[Object count comparisons]
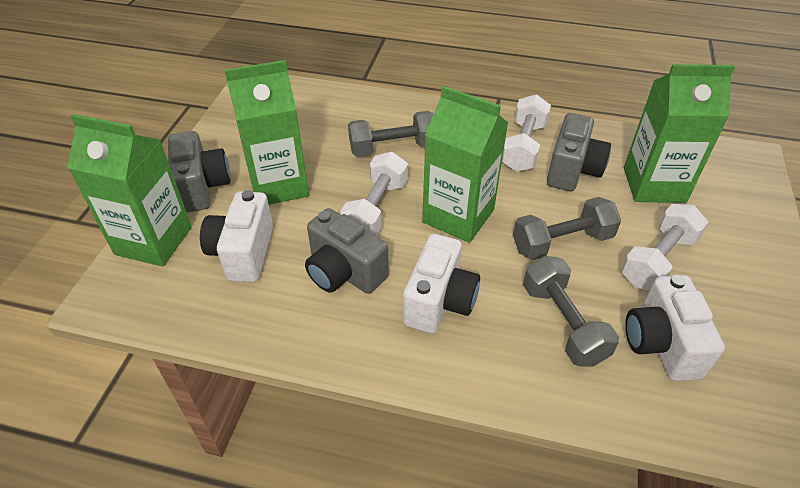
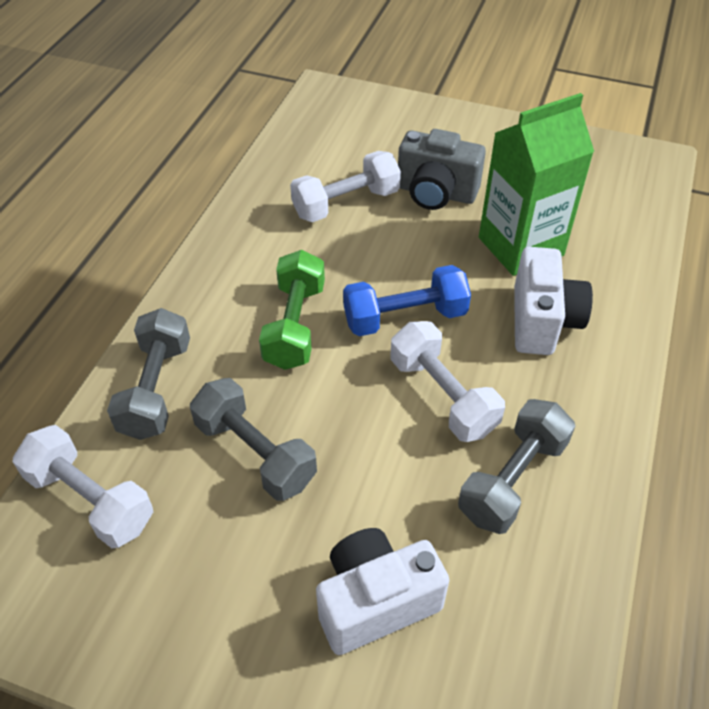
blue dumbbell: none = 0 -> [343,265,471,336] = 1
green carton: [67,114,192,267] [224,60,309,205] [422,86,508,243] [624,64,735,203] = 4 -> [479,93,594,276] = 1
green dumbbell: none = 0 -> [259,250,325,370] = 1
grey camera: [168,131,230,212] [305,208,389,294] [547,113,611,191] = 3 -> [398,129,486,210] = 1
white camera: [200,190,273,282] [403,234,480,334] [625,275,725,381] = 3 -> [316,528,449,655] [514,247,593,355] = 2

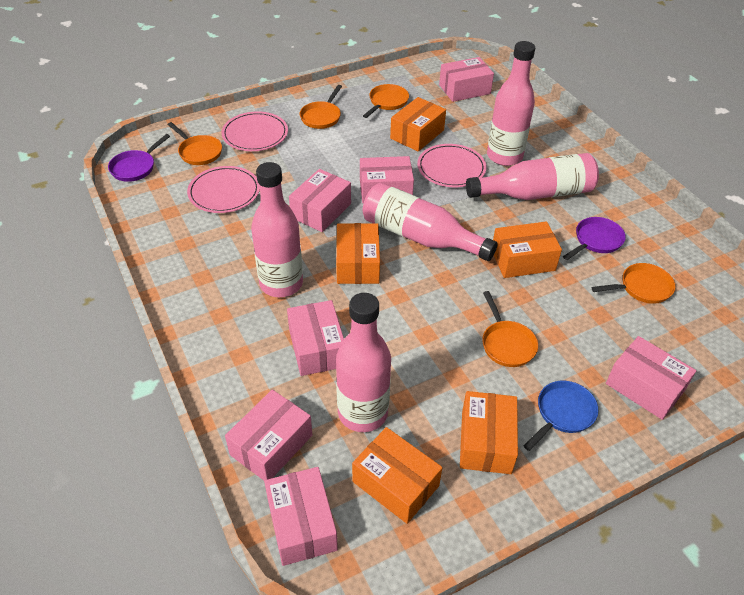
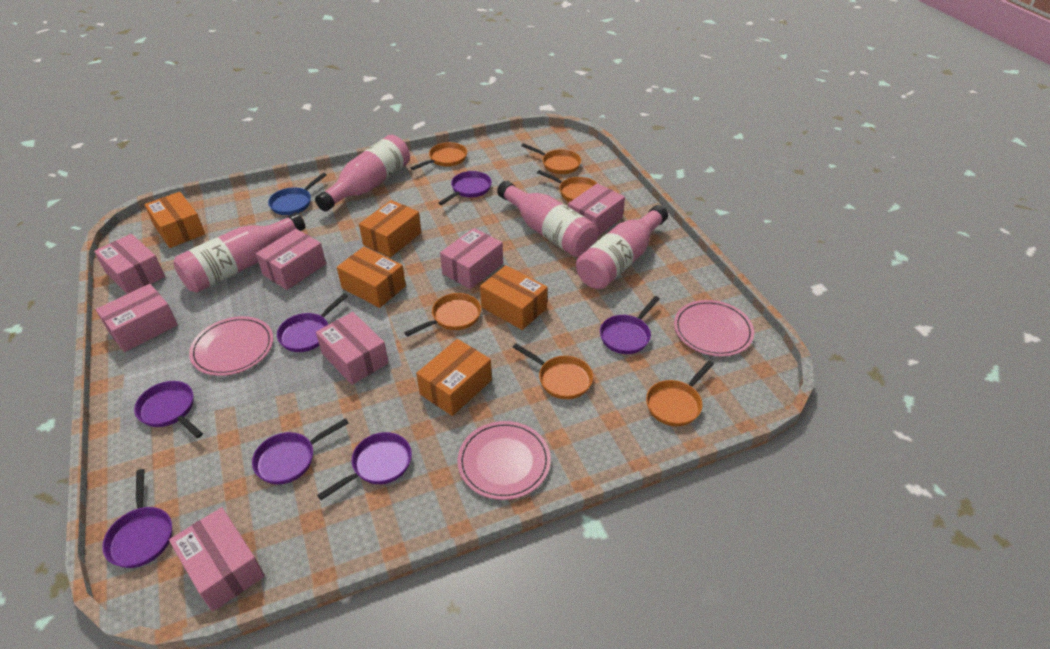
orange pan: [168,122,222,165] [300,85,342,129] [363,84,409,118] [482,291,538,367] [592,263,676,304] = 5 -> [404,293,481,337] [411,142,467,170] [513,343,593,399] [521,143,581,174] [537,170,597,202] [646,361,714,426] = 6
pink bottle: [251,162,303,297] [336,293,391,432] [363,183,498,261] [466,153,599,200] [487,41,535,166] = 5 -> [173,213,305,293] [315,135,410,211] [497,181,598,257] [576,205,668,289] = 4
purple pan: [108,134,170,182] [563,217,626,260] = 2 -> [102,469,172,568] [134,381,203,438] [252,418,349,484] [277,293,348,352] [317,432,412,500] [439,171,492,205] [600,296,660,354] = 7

**INSTRUCTIONS FOR THE TASK**:
Reproduce the records, all of them, word for word; omit the pictures.

**RESPONSE TO THE TASK**:
blue dumbbell: none = 0 -> [343,265,471,336] = 1
green carton: [67,114,192,267] [224,60,309,205] [422,86,508,243] [624,64,735,203] = 4 -> [479,93,594,276] = 1
green dumbbell: none = 0 -> [259,250,325,370] = 1
grey camera: [168,131,230,212] [305,208,389,294] [547,113,611,191] = 3 -> [398,129,486,210] = 1
white camera: [200,190,273,282] [403,234,480,334] [625,275,725,381] = 3 -> [316,528,449,655] [514,247,593,355] = 2

orange pan: [168,122,222,165] [300,85,342,129] [363,84,409,118] [482,291,538,367] [592,263,676,304] = 5 -> [404,293,481,337] [411,142,467,170] [513,343,593,399] [521,143,581,174] [537,170,597,202] [646,361,714,426] = 6
pink bottle: [251,162,303,297] [336,293,391,432] [363,183,498,261] [466,153,599,200] [487,41,535,166] = 5 -> [173,213,305,293] [315,135,410,211] [497,181,598,257] [576,205,668,289] = 4
purple pan: [108,134,170,182] [563,217,626,260] = 2 -> [102,469,172,568] [134,381,203,438] [252,418,349,484] [277,293,348,352] [317,432,412,500] [439,171,492,205] [600,296,660,354] = 7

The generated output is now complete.